* **TASK BRIEF**:
Starting with the first line below, reproduce each line exactly until you have included the one bearing "D2: diode (A N_7, K +12V) -> none".

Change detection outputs
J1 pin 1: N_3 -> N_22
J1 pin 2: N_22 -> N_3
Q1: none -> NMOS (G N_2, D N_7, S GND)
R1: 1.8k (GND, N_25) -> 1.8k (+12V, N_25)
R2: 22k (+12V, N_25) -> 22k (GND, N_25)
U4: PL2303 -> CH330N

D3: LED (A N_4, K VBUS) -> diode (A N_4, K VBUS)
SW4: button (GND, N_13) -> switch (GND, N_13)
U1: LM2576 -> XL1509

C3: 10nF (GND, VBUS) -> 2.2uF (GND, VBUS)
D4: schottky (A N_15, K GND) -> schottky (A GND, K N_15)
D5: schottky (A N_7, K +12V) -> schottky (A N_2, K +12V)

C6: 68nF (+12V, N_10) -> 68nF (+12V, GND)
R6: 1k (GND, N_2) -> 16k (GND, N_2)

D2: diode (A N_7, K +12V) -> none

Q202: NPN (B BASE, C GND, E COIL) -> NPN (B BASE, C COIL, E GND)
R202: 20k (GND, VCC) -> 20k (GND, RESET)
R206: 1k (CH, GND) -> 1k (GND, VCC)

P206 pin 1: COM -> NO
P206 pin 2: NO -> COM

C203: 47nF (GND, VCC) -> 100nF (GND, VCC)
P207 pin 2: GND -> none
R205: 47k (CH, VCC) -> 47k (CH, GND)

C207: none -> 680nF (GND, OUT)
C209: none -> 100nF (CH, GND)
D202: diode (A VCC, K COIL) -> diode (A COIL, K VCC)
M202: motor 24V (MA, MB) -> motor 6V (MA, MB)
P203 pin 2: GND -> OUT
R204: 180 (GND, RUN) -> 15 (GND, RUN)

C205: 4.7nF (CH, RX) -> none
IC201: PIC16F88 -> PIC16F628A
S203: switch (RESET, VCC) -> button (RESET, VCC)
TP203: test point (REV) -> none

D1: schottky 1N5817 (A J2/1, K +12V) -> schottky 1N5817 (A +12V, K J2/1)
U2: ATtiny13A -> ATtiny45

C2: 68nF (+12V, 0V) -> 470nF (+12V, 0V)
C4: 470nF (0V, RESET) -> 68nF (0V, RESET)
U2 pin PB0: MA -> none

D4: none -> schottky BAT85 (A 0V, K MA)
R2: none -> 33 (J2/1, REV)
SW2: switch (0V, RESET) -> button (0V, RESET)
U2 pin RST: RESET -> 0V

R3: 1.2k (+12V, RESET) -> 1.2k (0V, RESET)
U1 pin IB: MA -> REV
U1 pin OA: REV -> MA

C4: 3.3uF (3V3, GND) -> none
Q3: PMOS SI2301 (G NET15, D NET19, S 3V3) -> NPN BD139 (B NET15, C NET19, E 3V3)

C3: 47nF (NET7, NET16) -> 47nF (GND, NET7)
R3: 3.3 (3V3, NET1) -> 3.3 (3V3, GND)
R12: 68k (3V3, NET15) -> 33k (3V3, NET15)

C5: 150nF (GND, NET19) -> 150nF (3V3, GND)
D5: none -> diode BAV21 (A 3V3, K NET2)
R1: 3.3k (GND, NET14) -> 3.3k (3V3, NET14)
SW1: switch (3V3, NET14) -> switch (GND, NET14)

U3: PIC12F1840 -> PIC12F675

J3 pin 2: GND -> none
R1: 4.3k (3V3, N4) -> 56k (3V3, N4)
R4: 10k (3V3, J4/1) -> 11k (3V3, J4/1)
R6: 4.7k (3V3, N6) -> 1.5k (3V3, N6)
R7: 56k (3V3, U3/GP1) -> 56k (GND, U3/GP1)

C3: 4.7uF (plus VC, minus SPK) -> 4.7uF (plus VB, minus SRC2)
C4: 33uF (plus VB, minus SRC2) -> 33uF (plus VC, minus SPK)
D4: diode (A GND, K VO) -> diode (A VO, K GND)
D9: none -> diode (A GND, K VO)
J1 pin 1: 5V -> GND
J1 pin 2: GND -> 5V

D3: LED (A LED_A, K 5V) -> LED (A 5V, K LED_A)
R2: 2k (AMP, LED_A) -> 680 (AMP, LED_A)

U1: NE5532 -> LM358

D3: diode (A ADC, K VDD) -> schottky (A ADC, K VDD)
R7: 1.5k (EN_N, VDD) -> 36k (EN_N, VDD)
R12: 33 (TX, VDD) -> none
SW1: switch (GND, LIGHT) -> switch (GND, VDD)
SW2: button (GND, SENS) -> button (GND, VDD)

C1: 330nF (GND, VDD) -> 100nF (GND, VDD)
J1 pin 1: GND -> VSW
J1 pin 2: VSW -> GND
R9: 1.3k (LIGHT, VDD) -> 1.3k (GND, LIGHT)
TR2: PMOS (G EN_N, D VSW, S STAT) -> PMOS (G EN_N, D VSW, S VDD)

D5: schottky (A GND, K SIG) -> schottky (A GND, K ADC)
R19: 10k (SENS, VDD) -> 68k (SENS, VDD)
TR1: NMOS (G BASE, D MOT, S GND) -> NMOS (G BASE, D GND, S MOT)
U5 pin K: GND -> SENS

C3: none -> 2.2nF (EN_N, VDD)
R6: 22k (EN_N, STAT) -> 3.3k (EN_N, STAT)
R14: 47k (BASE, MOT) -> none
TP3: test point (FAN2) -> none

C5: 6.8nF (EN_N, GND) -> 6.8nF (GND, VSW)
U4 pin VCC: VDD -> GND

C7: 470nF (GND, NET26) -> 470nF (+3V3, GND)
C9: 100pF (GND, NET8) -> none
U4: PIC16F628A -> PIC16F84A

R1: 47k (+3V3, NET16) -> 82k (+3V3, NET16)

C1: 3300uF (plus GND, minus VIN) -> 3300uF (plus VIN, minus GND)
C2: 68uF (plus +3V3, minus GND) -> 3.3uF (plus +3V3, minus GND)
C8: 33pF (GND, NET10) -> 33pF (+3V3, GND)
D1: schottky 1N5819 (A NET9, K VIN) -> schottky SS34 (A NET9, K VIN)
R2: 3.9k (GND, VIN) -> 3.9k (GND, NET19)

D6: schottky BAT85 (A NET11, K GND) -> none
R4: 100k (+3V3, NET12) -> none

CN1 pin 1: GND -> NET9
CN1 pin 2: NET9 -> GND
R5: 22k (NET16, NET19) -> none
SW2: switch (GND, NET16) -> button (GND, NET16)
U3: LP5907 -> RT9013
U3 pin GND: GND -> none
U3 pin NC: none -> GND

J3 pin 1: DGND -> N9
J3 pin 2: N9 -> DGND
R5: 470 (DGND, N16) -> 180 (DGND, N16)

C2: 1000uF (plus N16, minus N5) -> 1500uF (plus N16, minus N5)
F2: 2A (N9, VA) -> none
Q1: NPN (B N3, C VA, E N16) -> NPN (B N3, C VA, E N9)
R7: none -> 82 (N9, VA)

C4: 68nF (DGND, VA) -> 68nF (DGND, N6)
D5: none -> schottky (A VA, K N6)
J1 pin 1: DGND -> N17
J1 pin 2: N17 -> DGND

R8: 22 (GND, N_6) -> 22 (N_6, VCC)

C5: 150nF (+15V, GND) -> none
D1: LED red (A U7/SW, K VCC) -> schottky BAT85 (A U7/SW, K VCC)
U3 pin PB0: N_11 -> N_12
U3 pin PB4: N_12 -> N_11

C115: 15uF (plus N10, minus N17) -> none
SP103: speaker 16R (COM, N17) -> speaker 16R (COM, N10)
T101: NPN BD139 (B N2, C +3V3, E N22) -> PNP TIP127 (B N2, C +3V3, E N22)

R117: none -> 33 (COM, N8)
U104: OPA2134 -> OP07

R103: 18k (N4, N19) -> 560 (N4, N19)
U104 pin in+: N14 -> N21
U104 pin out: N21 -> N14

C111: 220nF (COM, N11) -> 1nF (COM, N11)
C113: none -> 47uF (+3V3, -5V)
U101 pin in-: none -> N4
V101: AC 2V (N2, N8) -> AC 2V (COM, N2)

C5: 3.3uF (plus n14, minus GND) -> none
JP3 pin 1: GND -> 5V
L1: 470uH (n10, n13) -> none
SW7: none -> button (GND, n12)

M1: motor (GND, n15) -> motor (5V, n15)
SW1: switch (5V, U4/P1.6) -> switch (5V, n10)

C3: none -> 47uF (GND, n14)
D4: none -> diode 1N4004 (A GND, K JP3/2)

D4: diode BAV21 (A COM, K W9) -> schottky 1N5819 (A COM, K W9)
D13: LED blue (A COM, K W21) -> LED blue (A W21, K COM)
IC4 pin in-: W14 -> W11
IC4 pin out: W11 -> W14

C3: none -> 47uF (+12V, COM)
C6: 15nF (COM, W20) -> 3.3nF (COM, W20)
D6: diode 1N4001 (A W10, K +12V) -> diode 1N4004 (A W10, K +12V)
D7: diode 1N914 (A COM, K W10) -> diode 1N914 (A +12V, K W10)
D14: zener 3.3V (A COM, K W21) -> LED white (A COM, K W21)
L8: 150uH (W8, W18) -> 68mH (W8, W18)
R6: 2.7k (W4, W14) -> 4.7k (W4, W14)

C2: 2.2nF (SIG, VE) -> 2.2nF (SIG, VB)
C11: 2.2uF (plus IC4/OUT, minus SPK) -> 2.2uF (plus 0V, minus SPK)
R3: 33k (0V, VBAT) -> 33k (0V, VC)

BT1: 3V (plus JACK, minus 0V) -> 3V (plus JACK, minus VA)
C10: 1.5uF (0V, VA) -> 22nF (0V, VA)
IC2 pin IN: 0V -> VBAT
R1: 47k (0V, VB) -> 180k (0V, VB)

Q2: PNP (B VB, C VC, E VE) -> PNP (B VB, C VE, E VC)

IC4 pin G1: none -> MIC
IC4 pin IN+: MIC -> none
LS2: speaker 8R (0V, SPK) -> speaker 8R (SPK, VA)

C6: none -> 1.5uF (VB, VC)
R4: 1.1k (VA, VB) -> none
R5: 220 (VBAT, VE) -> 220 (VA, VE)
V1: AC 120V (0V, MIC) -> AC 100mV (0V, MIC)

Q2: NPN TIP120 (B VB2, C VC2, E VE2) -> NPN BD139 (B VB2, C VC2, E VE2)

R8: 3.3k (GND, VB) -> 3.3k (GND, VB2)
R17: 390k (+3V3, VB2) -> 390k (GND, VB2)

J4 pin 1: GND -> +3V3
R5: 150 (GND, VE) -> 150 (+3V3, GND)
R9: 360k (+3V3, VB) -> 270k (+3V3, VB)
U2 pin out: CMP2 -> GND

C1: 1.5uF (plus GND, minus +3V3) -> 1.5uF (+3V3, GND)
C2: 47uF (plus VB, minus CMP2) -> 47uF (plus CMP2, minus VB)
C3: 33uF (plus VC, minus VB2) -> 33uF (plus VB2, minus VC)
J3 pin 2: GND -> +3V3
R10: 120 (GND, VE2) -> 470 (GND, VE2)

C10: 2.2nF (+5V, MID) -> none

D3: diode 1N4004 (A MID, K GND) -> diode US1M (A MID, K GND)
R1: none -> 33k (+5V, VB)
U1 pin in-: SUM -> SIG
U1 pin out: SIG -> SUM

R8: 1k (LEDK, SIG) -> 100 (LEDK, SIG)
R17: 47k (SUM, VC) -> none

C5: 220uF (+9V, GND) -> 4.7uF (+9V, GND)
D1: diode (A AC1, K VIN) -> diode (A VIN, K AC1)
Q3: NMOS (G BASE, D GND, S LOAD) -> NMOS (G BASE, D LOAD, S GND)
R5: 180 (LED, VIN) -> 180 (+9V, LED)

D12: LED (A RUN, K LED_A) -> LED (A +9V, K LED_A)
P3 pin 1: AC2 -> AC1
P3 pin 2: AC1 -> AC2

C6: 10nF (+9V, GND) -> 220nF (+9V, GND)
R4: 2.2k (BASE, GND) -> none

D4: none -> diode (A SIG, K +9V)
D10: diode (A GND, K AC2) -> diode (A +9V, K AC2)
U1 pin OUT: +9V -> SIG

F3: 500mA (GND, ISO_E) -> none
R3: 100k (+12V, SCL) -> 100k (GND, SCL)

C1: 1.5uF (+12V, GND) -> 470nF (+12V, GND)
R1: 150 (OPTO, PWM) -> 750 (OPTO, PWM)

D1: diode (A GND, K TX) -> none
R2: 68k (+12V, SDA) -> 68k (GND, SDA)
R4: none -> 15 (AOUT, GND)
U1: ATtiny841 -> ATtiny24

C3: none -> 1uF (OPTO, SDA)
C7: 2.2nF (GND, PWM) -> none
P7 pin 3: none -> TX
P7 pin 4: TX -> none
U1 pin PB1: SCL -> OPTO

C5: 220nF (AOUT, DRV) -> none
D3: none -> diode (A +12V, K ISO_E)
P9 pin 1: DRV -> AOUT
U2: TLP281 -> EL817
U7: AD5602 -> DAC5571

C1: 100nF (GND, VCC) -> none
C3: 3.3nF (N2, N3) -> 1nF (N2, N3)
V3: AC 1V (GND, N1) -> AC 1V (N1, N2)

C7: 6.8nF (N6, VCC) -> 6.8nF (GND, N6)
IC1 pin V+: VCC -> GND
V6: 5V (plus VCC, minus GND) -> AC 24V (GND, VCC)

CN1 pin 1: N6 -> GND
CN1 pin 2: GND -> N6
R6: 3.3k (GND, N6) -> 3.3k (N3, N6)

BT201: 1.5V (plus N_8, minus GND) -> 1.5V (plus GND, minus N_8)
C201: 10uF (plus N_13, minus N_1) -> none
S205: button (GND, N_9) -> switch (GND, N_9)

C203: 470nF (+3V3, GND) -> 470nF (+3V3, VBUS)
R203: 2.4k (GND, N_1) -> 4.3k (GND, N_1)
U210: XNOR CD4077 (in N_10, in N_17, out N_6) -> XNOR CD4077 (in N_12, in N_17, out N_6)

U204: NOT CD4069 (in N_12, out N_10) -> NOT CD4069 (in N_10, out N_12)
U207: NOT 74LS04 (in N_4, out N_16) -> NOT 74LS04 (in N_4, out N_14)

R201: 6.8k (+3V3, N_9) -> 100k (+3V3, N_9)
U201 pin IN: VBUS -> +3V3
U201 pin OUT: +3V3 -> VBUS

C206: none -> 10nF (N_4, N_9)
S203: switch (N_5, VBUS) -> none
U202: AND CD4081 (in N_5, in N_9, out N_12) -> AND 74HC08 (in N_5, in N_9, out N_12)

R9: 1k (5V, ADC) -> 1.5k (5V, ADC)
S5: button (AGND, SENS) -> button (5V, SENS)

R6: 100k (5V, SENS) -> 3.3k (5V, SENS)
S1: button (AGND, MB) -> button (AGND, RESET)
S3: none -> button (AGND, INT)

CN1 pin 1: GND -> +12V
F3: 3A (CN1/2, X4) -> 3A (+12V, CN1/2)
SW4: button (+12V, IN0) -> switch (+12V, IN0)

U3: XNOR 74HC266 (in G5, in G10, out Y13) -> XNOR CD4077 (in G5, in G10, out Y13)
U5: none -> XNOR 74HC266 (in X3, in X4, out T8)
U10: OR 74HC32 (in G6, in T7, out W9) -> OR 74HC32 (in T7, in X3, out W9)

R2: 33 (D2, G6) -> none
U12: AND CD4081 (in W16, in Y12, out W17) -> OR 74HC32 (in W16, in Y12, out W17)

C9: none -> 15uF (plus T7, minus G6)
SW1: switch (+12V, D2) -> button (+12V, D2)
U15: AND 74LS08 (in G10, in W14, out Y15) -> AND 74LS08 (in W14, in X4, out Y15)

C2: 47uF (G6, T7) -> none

* **RESPONSE TO THE TASK**:
J1 pin 1: N_3 -> N_22
J1 pin 2: N_22 -> N_3
Q1: none -> NMOS (G N_2, D N_7, S GND)
R1: 1.8k (GND, N_25) -> 1.8k (+12V, N_25)
R2: 22k (+12V, N_25) -> 22k (GND, N_25)
U4: PL2303 -> CH330N

D3: LED (A N_4, K VBUS) -> diode (A N_4, K VBUS)
SW4: button (GND, N_13) -> switch (GND, N_13)
U1: LM2576 -> XL1509

C3: 10nF (GND, VBUS) -> 2.2uF (GND, VBUS)
D4: schottky (A N_15, K GND) -> schottky (A GND, K N_15)
D5: schottky (A N_7, K +12V) -> schottky (A N_2, K +12V)

C6: 68nF (+12V, N_10) -> 68nF (+12V, GND)
R6: 1k (GND, N_2) -> 16k (GND, N_2)

D2: diode (A N_7, K +12V) -> none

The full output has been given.